» YOUR OBJECTIVE
If you see a picture in the data below, omit it and copy the rest exactly.
PROVIDED MATERIAL section start
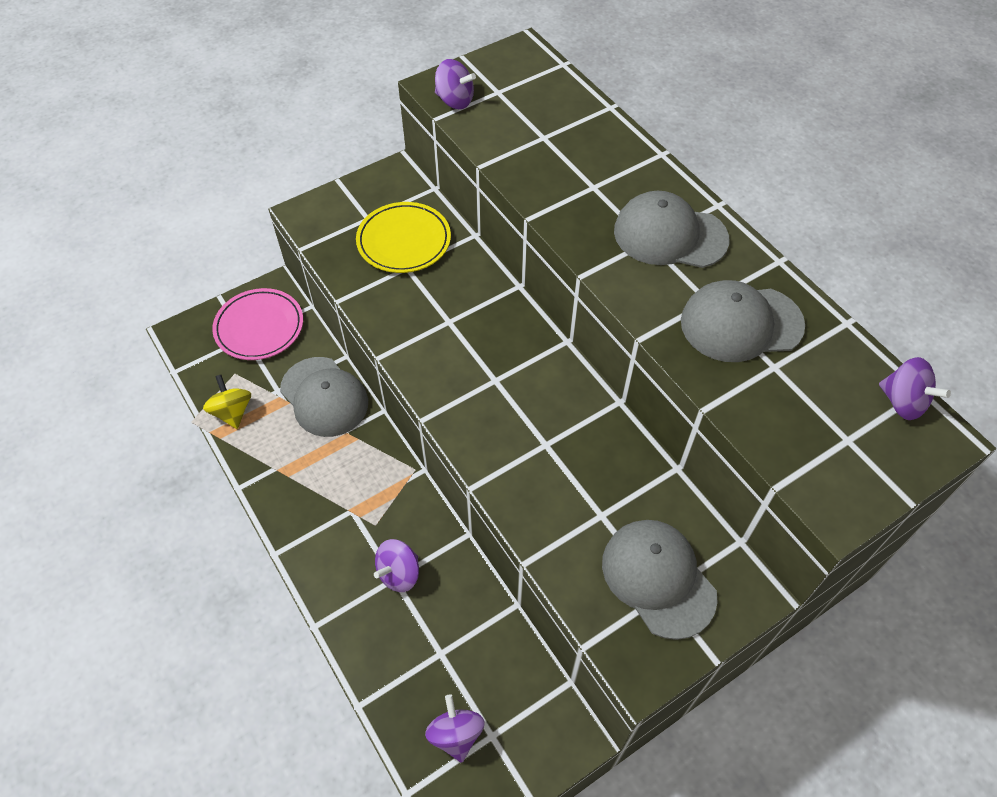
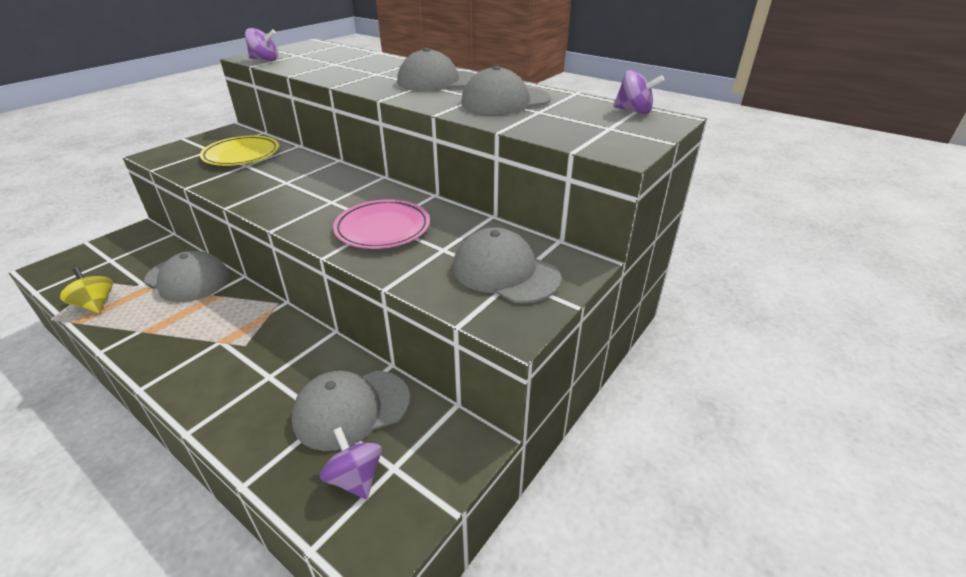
camera: 20 degrees left, 20 degrees down
(259, 327) = (124, 252): pink plate -> pink plate (382, 228)
(399, 573) = (273, 372): purple spinning top -> none
(467, 650) = (351, 409): none -> grey cap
PROVIDED MATERIAL section end
» WRITTEN RESPONSE
camera: 20 degrees left, 20 degrees down
(259, 327) = (124, 252): pink plate -> pink plate (382, 228)
(399, 573) = (273, 372): purple spinning top -> none
(467, 650) = (351, 409): none -> grey cap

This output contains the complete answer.